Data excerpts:
....................
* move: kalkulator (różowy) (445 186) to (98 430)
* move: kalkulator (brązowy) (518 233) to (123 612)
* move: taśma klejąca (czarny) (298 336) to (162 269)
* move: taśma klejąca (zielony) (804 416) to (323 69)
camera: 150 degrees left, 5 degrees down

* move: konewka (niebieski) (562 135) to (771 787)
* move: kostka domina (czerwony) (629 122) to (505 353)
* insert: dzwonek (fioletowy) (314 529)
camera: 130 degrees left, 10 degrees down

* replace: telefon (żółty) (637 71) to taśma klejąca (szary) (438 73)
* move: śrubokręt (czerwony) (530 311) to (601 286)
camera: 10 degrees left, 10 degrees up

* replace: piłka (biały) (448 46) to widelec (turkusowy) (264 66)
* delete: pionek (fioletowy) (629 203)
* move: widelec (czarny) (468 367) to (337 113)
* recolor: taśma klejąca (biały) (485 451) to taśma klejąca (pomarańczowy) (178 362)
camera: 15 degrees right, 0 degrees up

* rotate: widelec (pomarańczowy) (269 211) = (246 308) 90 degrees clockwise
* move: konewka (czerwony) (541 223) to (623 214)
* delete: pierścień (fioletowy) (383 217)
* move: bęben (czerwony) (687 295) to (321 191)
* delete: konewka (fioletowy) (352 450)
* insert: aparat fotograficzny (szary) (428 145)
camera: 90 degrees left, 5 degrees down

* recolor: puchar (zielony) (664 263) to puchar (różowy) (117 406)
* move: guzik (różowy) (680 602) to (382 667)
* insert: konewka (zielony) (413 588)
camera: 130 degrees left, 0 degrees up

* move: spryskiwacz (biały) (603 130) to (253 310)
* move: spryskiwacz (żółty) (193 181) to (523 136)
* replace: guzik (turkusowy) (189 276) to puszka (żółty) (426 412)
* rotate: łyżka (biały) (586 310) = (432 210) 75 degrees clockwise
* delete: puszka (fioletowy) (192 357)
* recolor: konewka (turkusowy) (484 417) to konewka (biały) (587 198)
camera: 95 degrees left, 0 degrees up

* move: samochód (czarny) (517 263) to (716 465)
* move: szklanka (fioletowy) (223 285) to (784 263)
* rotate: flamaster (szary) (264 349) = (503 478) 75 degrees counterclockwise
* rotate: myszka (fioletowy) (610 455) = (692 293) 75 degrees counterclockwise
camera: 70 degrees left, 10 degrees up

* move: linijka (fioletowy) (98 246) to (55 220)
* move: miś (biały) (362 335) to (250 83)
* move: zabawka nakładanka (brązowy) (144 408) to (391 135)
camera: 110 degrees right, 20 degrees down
....................
■ Task details: The answer should contain every line of the data, unchanged.

■ Problem solution:
* move: kalkulator (różowy) (445 186) to (98 430)
* move: kalkulator (brązowy) (518 233) to (123 612)
* move: taśma klejąca (czarny) (298 336) to (162 269)
* move: taśma klejąca (zielony) (804 416) to (323 69)
camera: 150 degrees left, 5 degrees down

* move: konewka (niebieski) (562 135) to (771 787)
* move: kostka domina (czerwony) (629 122) to (505 353)
* insert: dzwonek (fioletowy) (314 529)
camera: 130 degrees left, 10 degrees down

* replace: telefon (żółty) (637 71) to taśma klejąca (szary) (438 73)
* move: śrubokręt (czerwony) (530 311) to (601 286)
camera: 10 degrees left, 10 degrees up

* replace: piłka (biały) (448 46) to widelec (turkusowy) (264 66)
* delete: pionek (fioletowy) (629 203)
* move: widelec (czarny) (468 367) to (337 113)
* recolor: taśma klejąca (biały) (485 451) to taśma klejąca (pomarańczowy) (178 362)
camera: 15 degrees right, 0 degrees up

* rotate: widelec (pomarańczowy) (269 211) = (246 308) 90 degrees clockwise
* move: konewka (czerwony) (541 223) to (623 214)
* delete: pierścień (fioletowy) (383 217)
* move: bęben (czerwony) (687 295) to (321 191)
* delete: konewka (fioletowy) (352 450)
* insert: aparat fotograficzny (szary) (428 145)
camera: 90 degrees left, 5 degrees down

* recolor: puchar (zielony) (664 263) to puchar (różowy) (117 406)
* move: guzik (różowy) (680 602) to (382 667)
* insert: konewka (zielony) (413 588)
camera: 130 degrees left, 0 degrees up

* move: spryskiwacz (biały) (603 130) to (253 310)
* move: spryskiwacz (żółty) (193 181) to (523 136)
* replace: guzik (turkusowy) (189 276) to puszka (żółty) (426 412)
* rotate: łyżka (biały) (586 310) = (432 210) 75 degrees clockwise
* delete: puszka (fioletowy) (192 357)
* recolor: konewka (turkusowy) (484 417) to konewka (biały) (587 198)
camera: 95 degrees left, 0 degrees up

* move: samochód (czarny) (517 263) to (716 465)
* move: szklanka (fioletowy) (223 285) to (784 263)
* rotate: flamaster (szary) (264 349) = (503 478) 75 degrees counterclockwise
* rotate: myszka (fioletowy) (610 455) = (692 293) 75 degrees counterclockwise
camera: 70 degrees left, 10 degrees up

* move: linijka (fioletowy) (98 246) to (55 220)
* move: miś (biały) (362 335) to (250 83)
* move: zabawka nakładanka (brązowy) (144 408) to (391 135)
camera: 110 degrees right, 20 degrees down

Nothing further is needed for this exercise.